**Task item:**
Please copy out each line of the entries in which "from" appears.

**Stored data:**
- - -
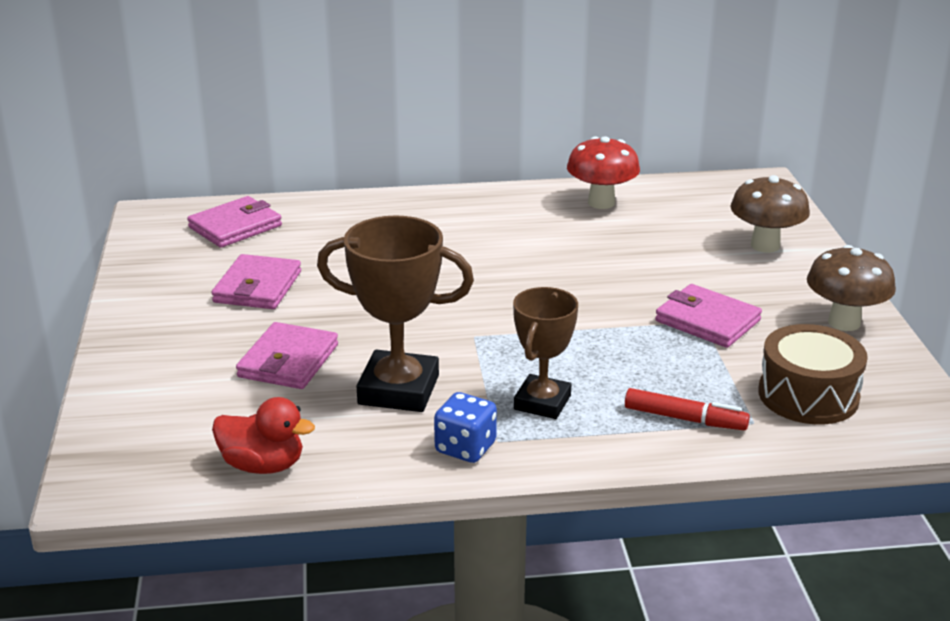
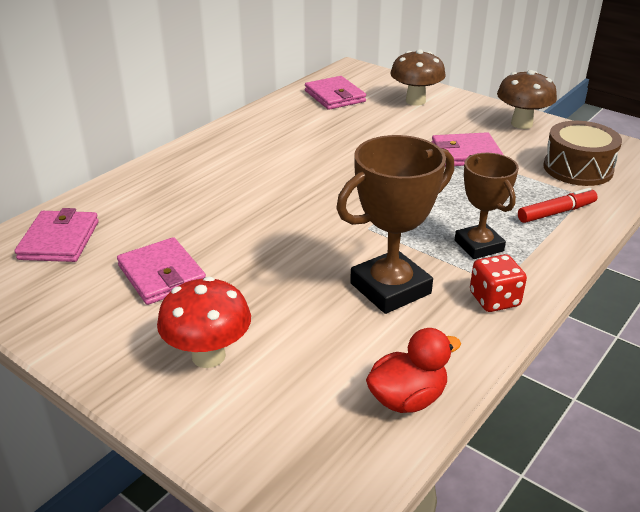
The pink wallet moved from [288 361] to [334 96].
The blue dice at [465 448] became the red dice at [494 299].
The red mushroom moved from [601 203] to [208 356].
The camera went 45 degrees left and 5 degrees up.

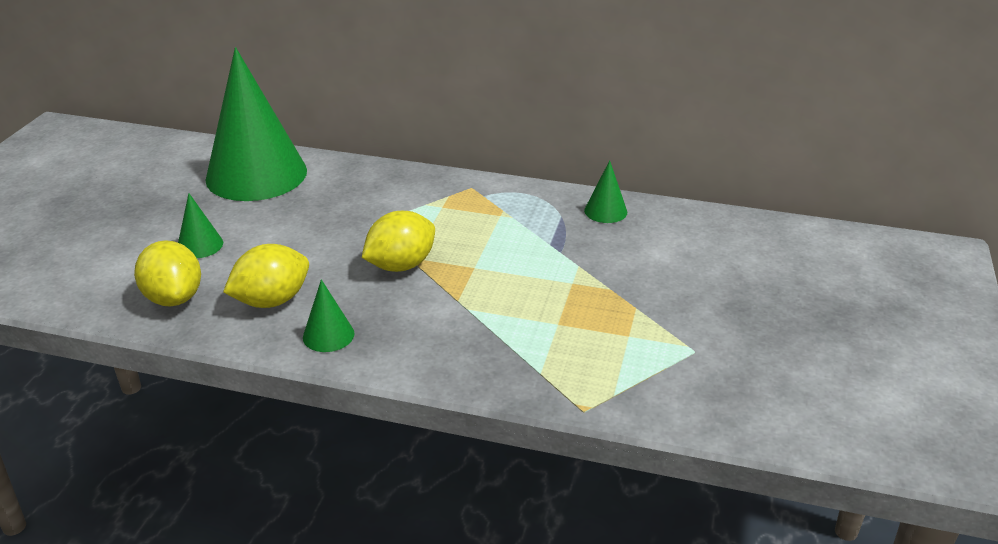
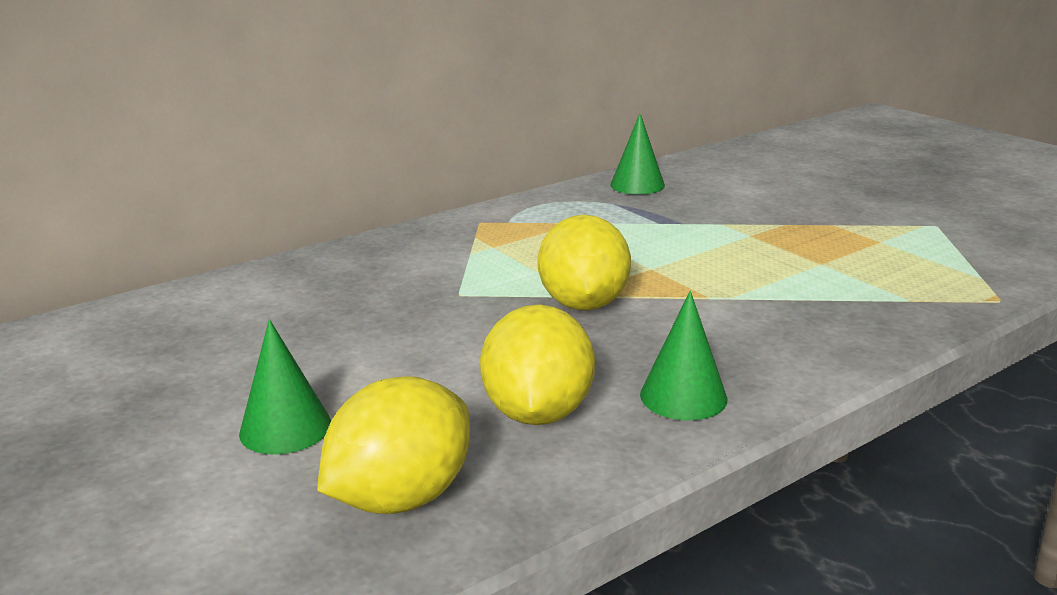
The yellow lemon at [174 298] turned 60 degrees counterclockwise.
The green cone at [256 174] disappeared.
The camera went 50 degrees left and 10 degrees down.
- - -
**Finished task:**
The pink wallet moved from [288 361] to [334 96].
The red mushroom moved from [601 203] to [208 356].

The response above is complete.